Task statement: Once the pictures are set aside, output all the records exactly.

——————————

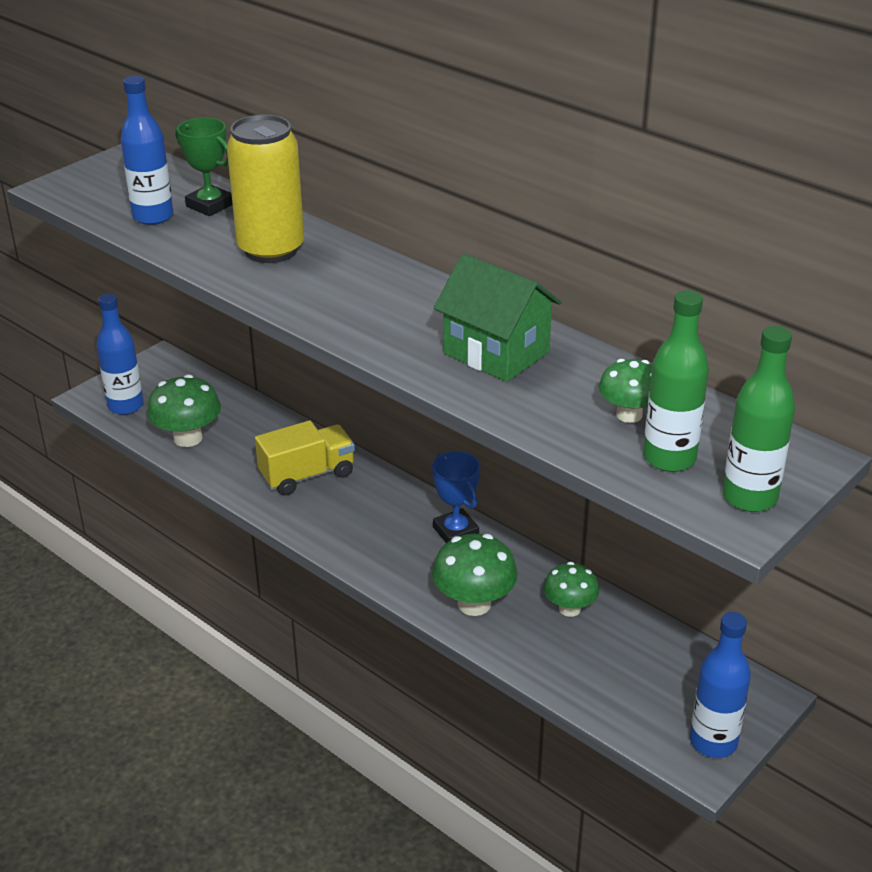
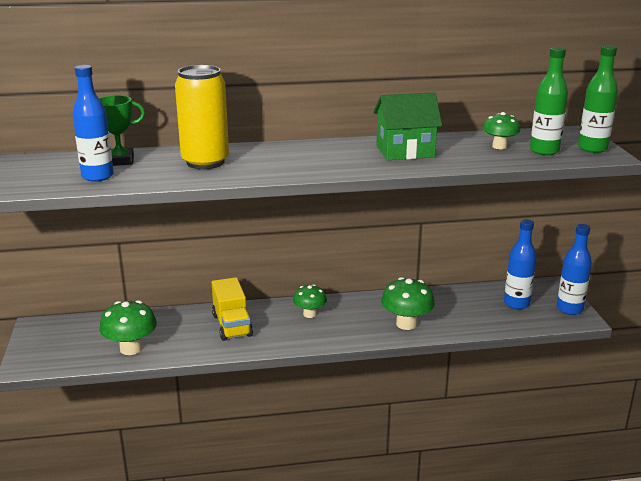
camera: 50 degrees left, 10 degrees down
(125, 406) = (58, 357): blue bottle -> blue bottle (516, 303)
(307, 475) = (232, 325): yellow truck -> yellow truck turned 150 degrees clockwise
(455, 531) = (345, 305): blue trophy -> none
(569, 609) = (442, 302): green mushroom -> green mushroom (310, 314)

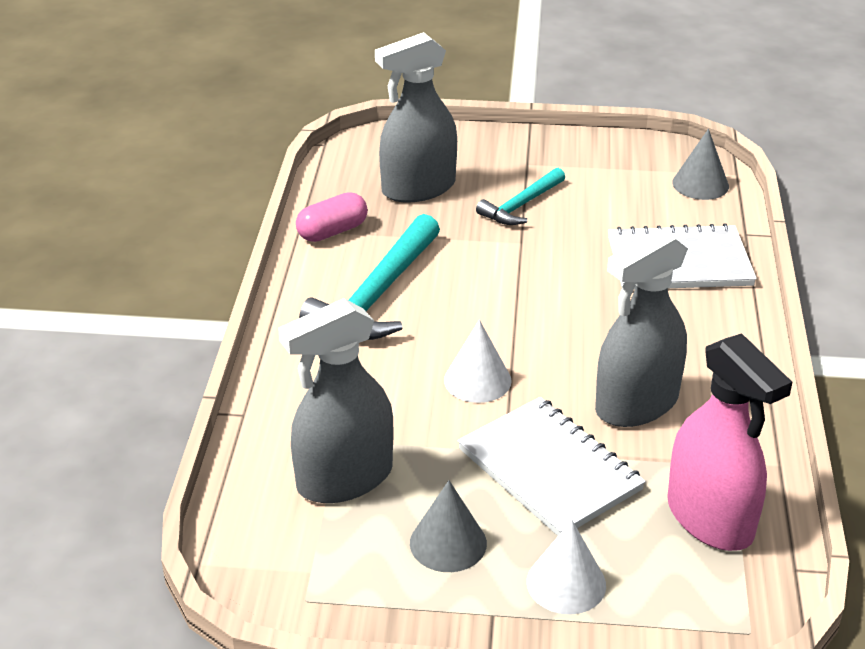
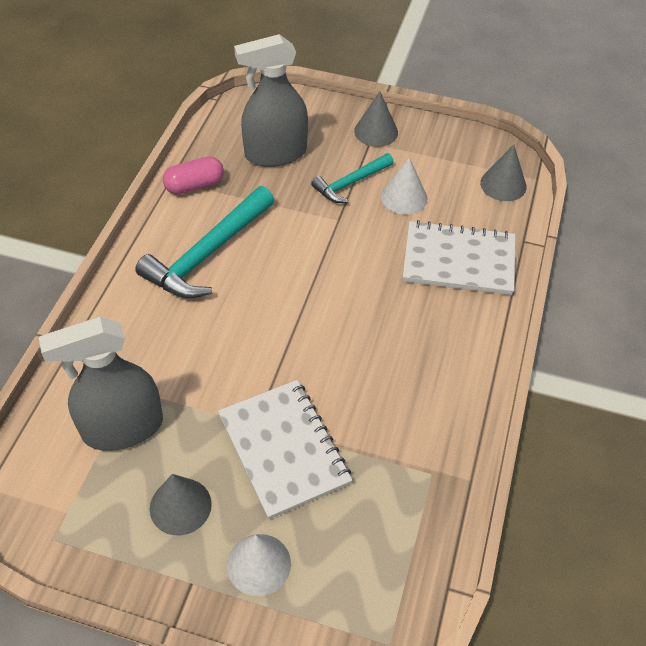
camera: 10 degrees right, 15 degrees up
(477, 380) = (257, 350): white cone -> white cone (403, 197)
(530, 152) = (376, 131): none -> grey cone
(636, 404) = (375, 397): grey spray bottle -> none
(710, 519) = (395, 523): pink spray bottle -> none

——————————

Written response:
camera: 50 degrees left, 10 degrees down
(125, 406) = (58, 357): blue bottle -> blue bottle (516, 303)
(307, 475) = (232, 325): yellow truck -> yellow truck turned 150 degrees clockwise
(455, 531) = (345, 305): blue trophy -> none
(569, 609) = (442, 302): green mushroom -> green mushroom (310, 314)

camera: 10 degrees right, 15 degrees up
(477, 380) = (257, 350): white cone -> white cone (403, 197)
(530, 152) = (376, 131): none -> grey cone
(636, 404) = (375, 397): grey spray bottle -> none
(710, 519) = (395, 523): pink spray bottle -> none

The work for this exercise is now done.